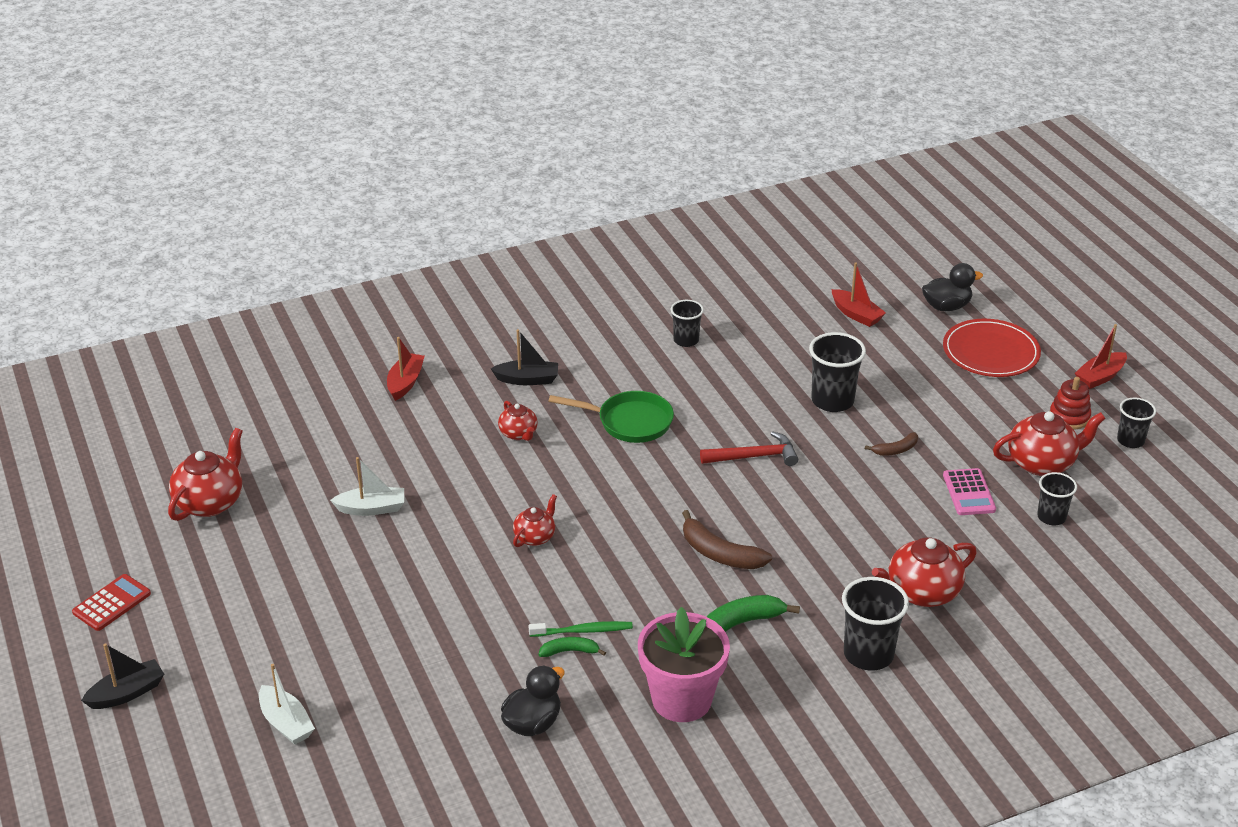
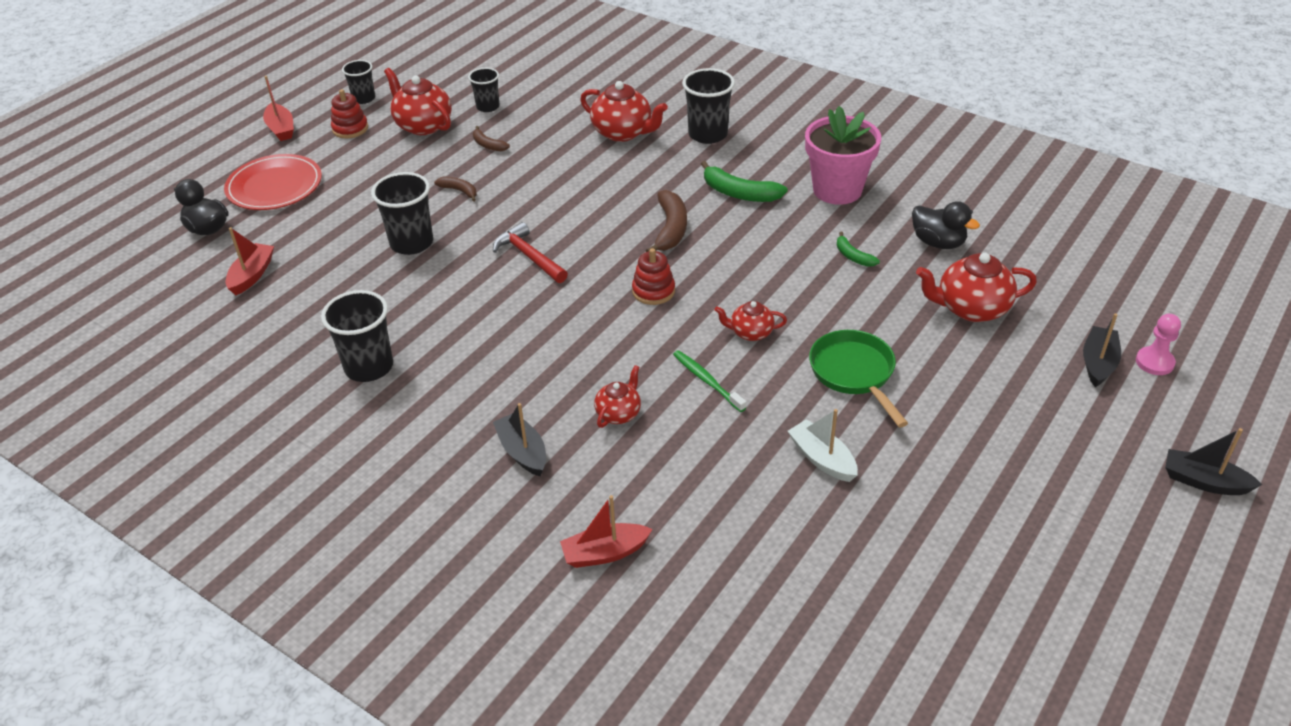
camera: 120 degrees left, 5 degrees up
(112, 603) = (1145, 575): red calculator -> none
(210, 502) = (944, 597): red teapot -> red teapot (971, 308)
(247, 761) = (1154, 362): none -> pink pawn
(286, 723) = (1098, 363): white boat -> black boat
(532, 723) = (938, 243): black duck -> black duck turned 150 degrees counterclockwise
(583, 631) = (825, 259): green toothbrush -> green toothbrush (707, 381)
(630, 422) = (538, 347): green pan -> green pan (854, 373)
(640, 506) = (653, 291): none -> red stacking toy
(686, 340) = (369, 367): black cup -> black cup, size x1.61
(969, 493) = (488, 145): pink calculator -> brown banana
(1100, 377) = (281, 129): red boat -> red boat turned 45 degrees clockwise

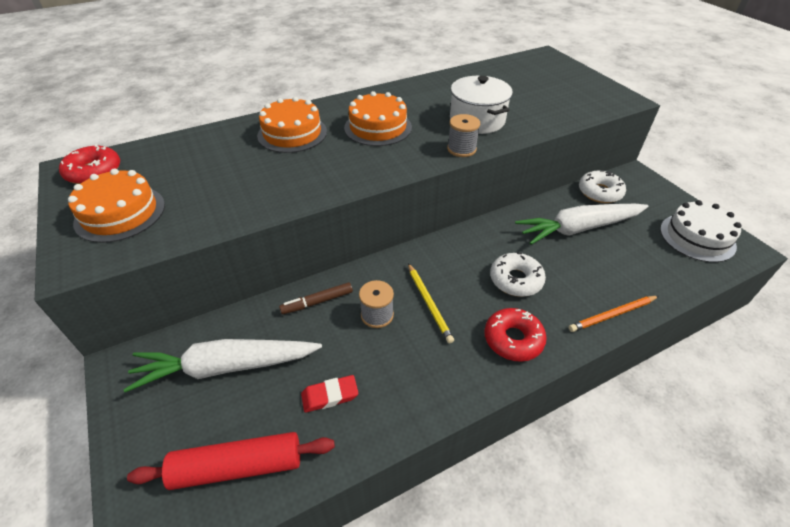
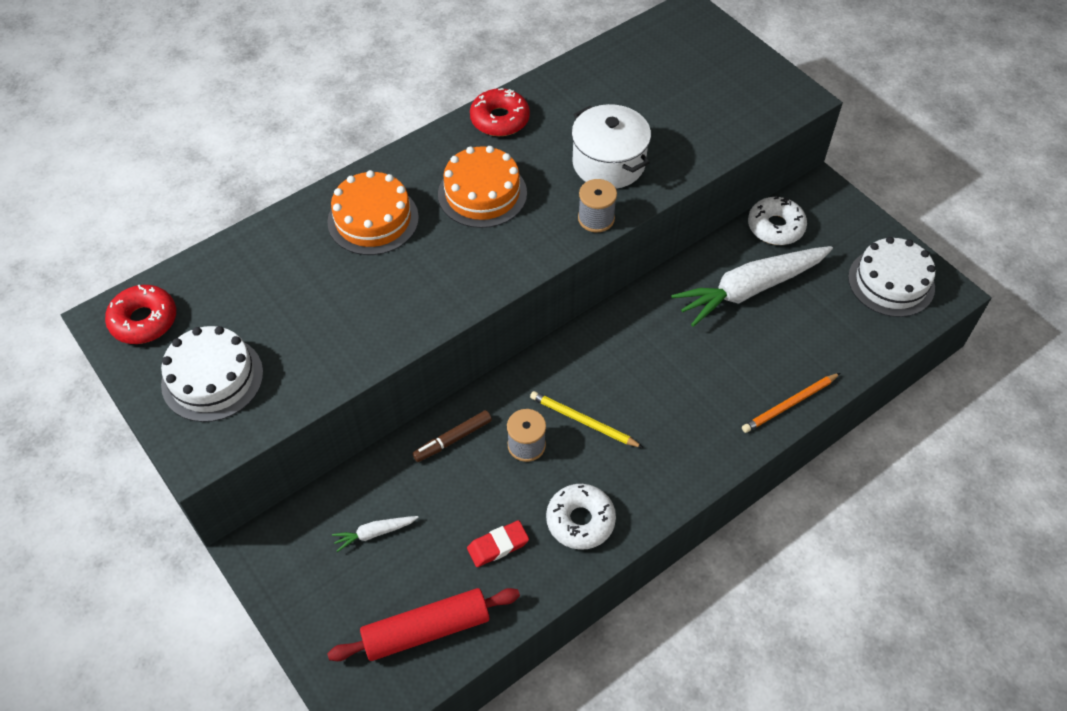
camera: 10 degrees left, 10 degrees up
(120, 213) = (212, 378): orange cake -> white cake
(225, 367) = (374, 533): white carrot -> white carrot, size x0.42
(429, 303) = (583, 421): yellow pencil -> yellow pencil turned 150 degrees clockwise
(513, 339) = (682, 451): red donut -> red donut (500, 119)
(515, 280) = (679, 375): white donut -> white donut (580, 521)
:::
JOB:
The records above must be echoed exactly, minus their pictures.

TASK RESPONSE:
camera: 120 degrees left, 5 degrees up
(112, 603) = (1145, 575): red calculator -> none
(210, 502) = (944, 597): red teapot -> red teapot (971, 308)
(247, 761) = (1154, 362): none -> pink pawn
(286, 723) = (1098, 363): white boat -> black boat
(532, 723) = (938, 243): black duck -> black duck turned 150 degrees counterclockwise
(583, 631) = (825, 259): green toothbrush -> green toothbrush (707, 381)
(630, 422) = (538, 347): green pan -> green pan (854, 373)
(640, 506) = (653, 291): none -> red stacking toy
(686, 340) = (369, 367): black cup -> black cup, size x1.61
(969, 493) = (488, 145): pink calculator -> brown banana
(1100, 377) = (281, 129): red boat -> red boat turned 45 degrees clockwise

camera: 10 degrees left, 10 degrees up
(120, 213) = (212, 378): orange cake -> white cake
(225, 367) = (374, 533): white carrot -> white carrot, size x0.42
(429, 303) = (583, 421): yellow pencil -> yellow pencil turned 150 degrees clockwise
(513, 339) = (682, 451): red donut -> red donut (500, 119)
(515, 280) = (679, 375): white donut -> white donut (580, 521)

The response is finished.